[[ Exercise material, beginning ]]

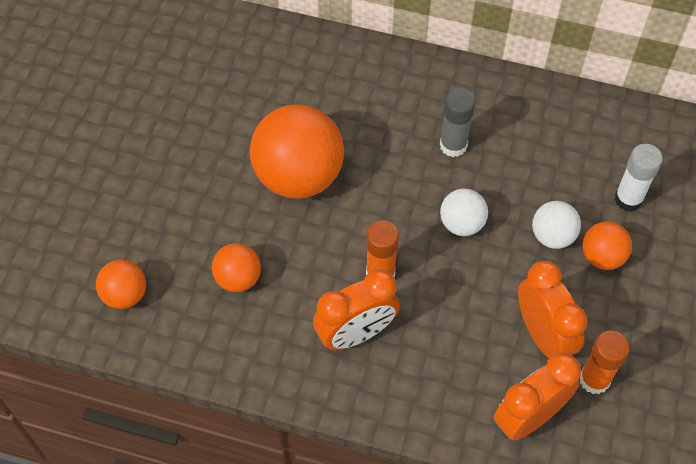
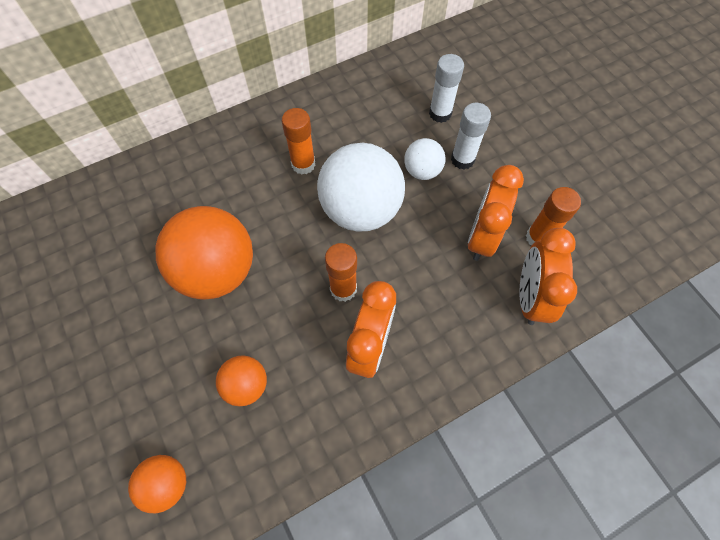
camera: 45 degrees left, 5 degrees up
(453, 145) = (303, 164): grey glue stick -> orange glue stick
(462, 223) = (361, 210): white ball -> white ball, size x1.98
(543, 335) = (482, 237): orange clock -> orange clock turned 90 degrees counterclockwise
(602, 256) = (462, 159): orange ball -> white glue stick

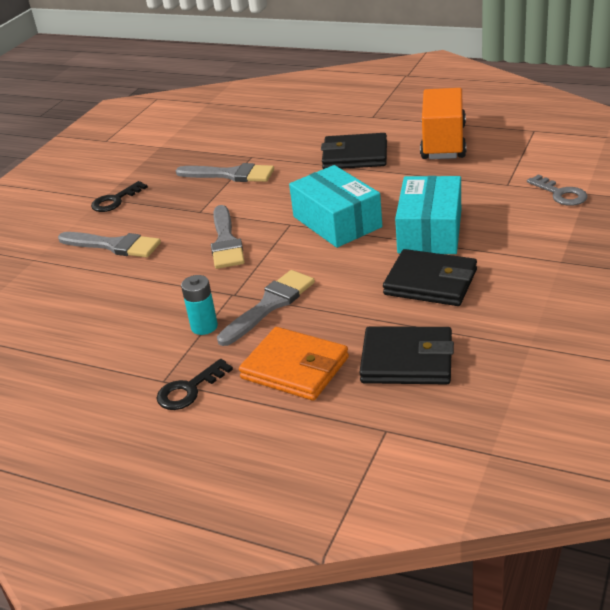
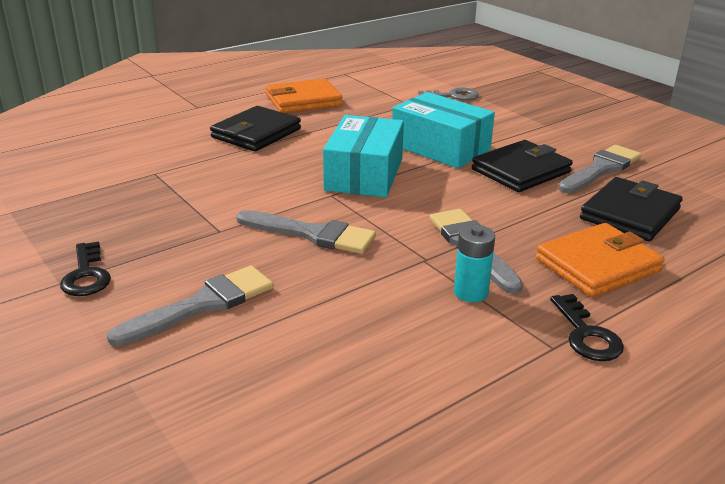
camera: 65 degrees left, 5 degrees down
(230, 175) = (172, 193): grey brush -> grey brush (601, 169)
(337, 222) = (364, 174): turquoise box -> turquoise box turned 75 degrees counterclockwise
(443, 143) = (303, 100): orange truck -> orange wallet

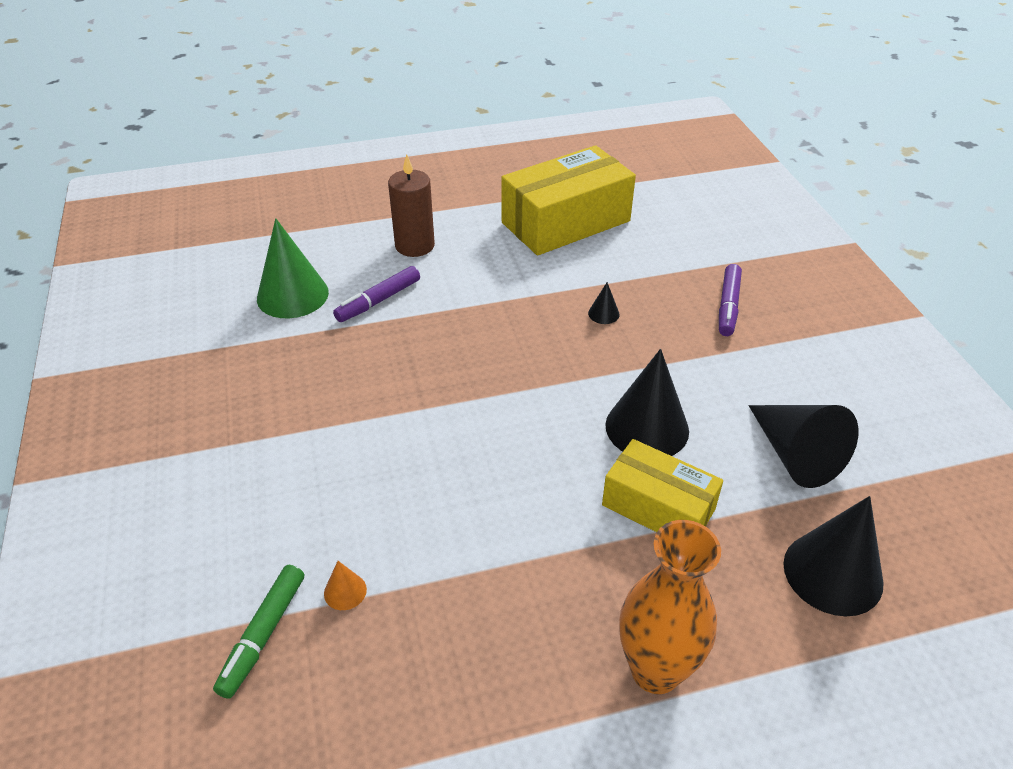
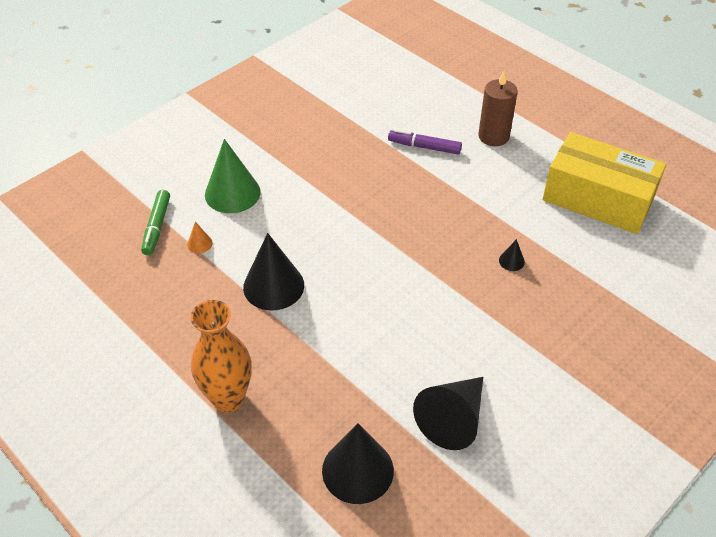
camera: 60 degrees right, 5 degrees up
(263, 635) = (157, 227): green marker -> green marker turned 75 degrees counterclockwise
(292, 295) = (396, 108): green cone -> green cone (232, 193)
(647, 428) = (416, 327): black cone -> black cone (273, 286)
(658, 507) = (350, 357): yellow box -> none
(728, 306) = (586, 330): purple marker -> none

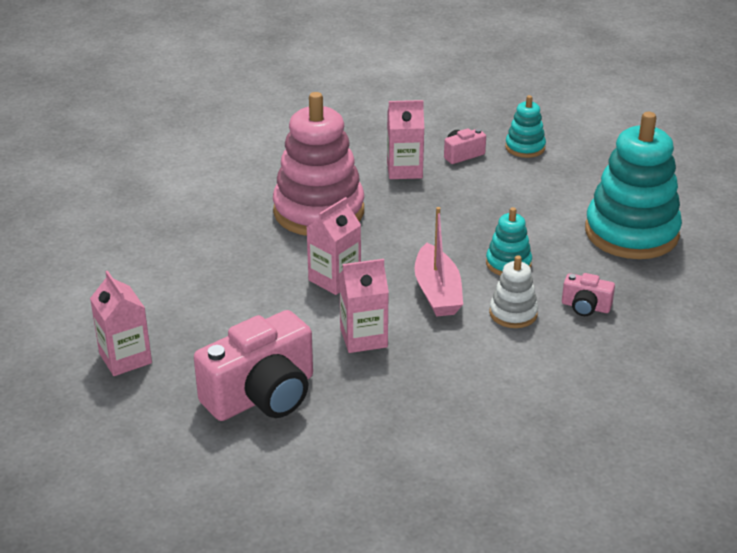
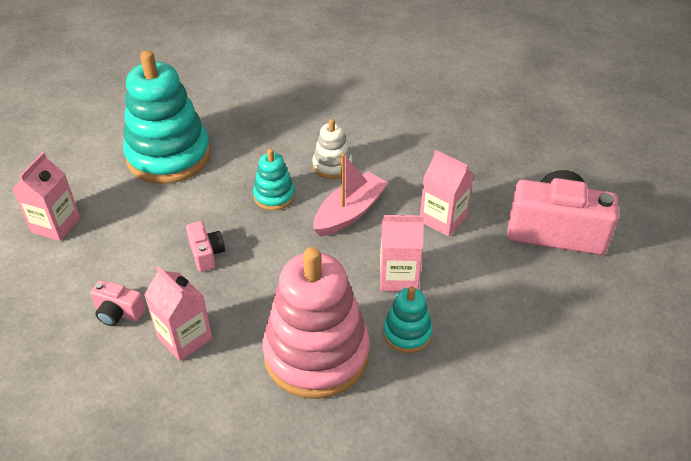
camera: 130 degrees left, 10 degrees up
(125, 358) = (628, 331): pink carton -> pink carton (56, 225)
(525, 147) = (68, 276): turquoise stacking toy -> turquoise stacking toy (407, 333)
(585, 307) = (288, 139): pink camera -> pink camera (206, 254)

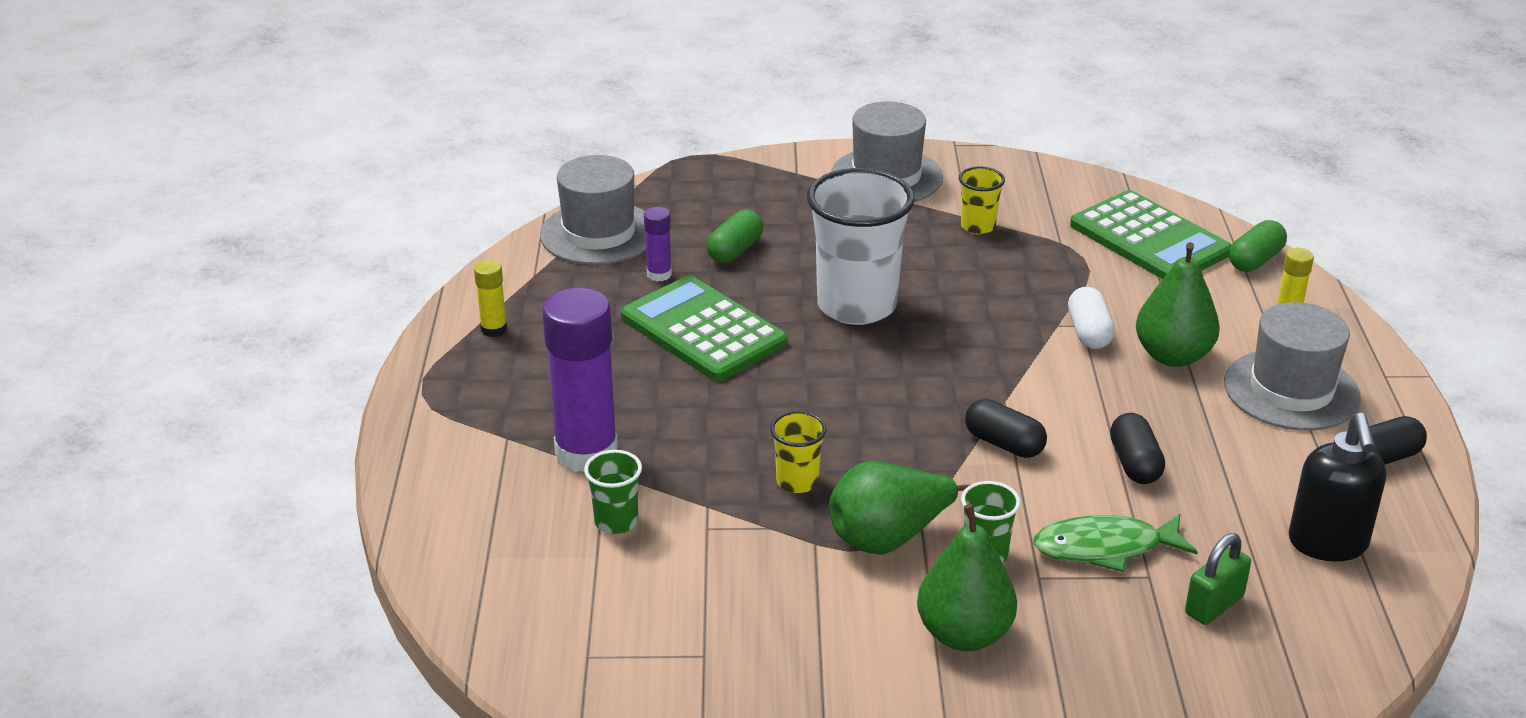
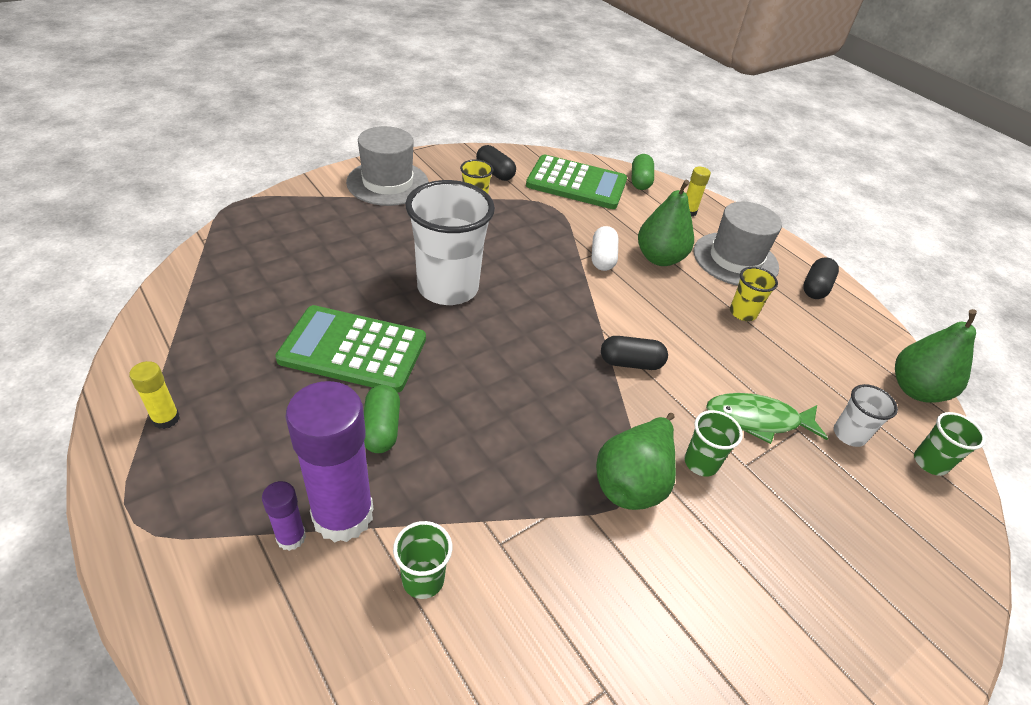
camera: 40 degrees left, 10 degrees up
(599, 233) = (203, 290): grey hat -> none
(659, 274) = (281, 311): purple glue stick -> purple glue stick (291, 537)
(735, 251) = (326, 271): green capsule -> green capsule (381, 428)
(797, 482) = (530, 461): yellow cup -> yellow cup (742, 313)
(964, 634) = (752, 545): green pear -> green pear (915, 390)
(1088, 332) = (602, 258): white capsule -> white capsule turned 45 degrees clockwise
(1105, 548) = (757, 420): green fish -> green fish turned 45 degrees clockwise
(1134, 464) = (712, 345): black capsule -> black capsule (495, 172)
(1214, 605) = (849, 434): green padlock -> white cup
(1295, 670) = (930, 462): none -> green cup
(1328, 544) = (851, 358): black soap dispenser -> none

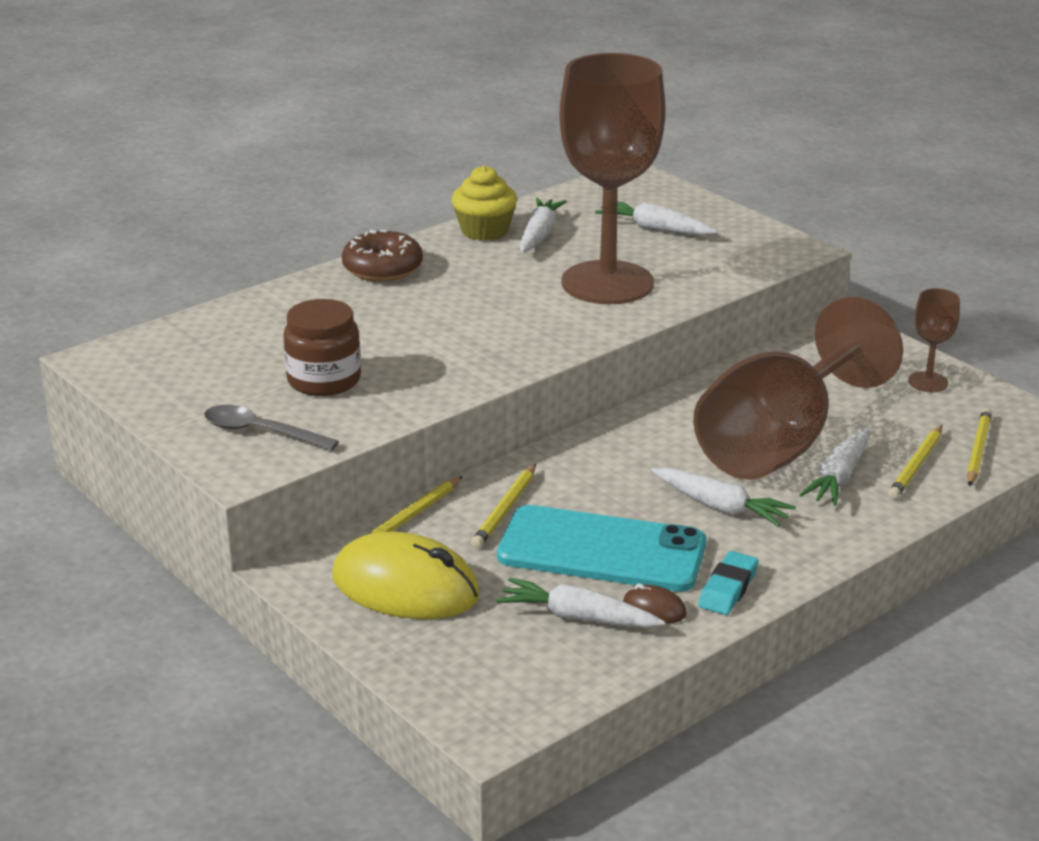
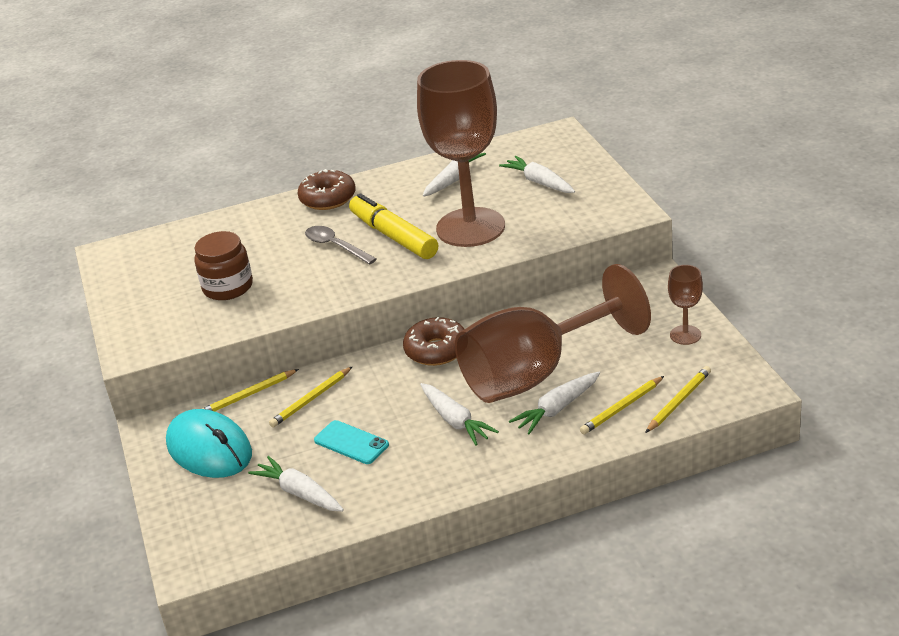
camera: 25 degrees right, 5 degrees up
(260, 432) = (162, 323): grey spoon -> grey spoon (335, 246)
(405, 587) = (209, 449): yellow mouse -> turquoise mouse
(484, 231) = (418, 172): yellow cupcake -> none
(512, 301) = (393, 236): none -> yellow marker
(602, 550) = (351, 443): turquoise phone -> turquoise phone, size x0.51
(631, 434) = (436, 350): none -> brown donut
(654, 608) = (353, 495): brown mouse -> none
(728, 588) = (413, 488): turquoise eraser -> none

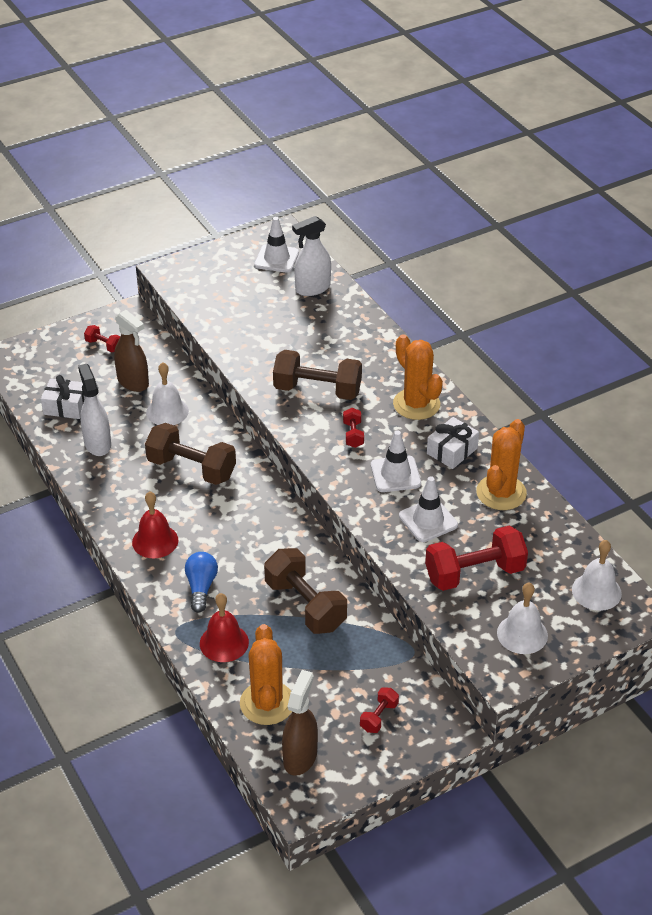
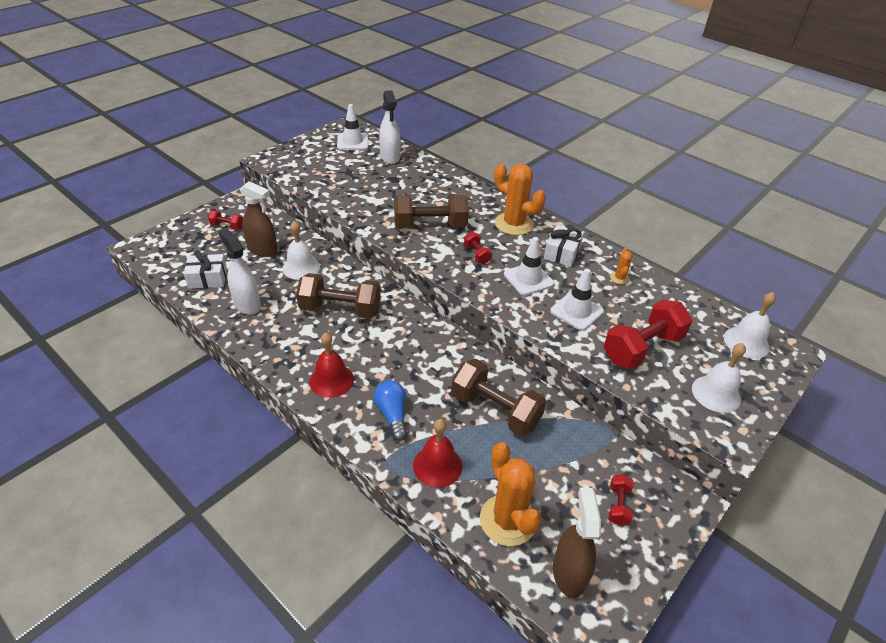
camera: 20 degrees left, 0 degrees up
(312, 288) = (390, 157): white spray bottle -> white spray bottle turned 60 degrees counterclockwise
(501, 493) = (619, 278): orange cactus -> orange cactus, size x0.46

[[ Exercise material, end ]]

Exercise brief:
Beginning with the line above that contains "(658, 507) = (350, 357): yellow box -> none" and ending with the line that contains "camera: 40 degrees left, 10 degrees up", quote each line exactly, keeping out the pictures.

Reply to the exercise:
(658, 507) = (350, 357): yellow box -> none
(728, 306) = (586, 330): purple marker -> none

camera: 130 degrees left, 10 degrees up
(125, 358) = (628, 331): pink carton -> pink carton (56, 225)
(525, 147) = (68, 276): turquoise stacking toy -> turquoise stacking toy (407, 333)
(585, 307) = (288, 139): pink camera -> pink camera (206, 254)

camera: 40 degrees left, 10 degrees up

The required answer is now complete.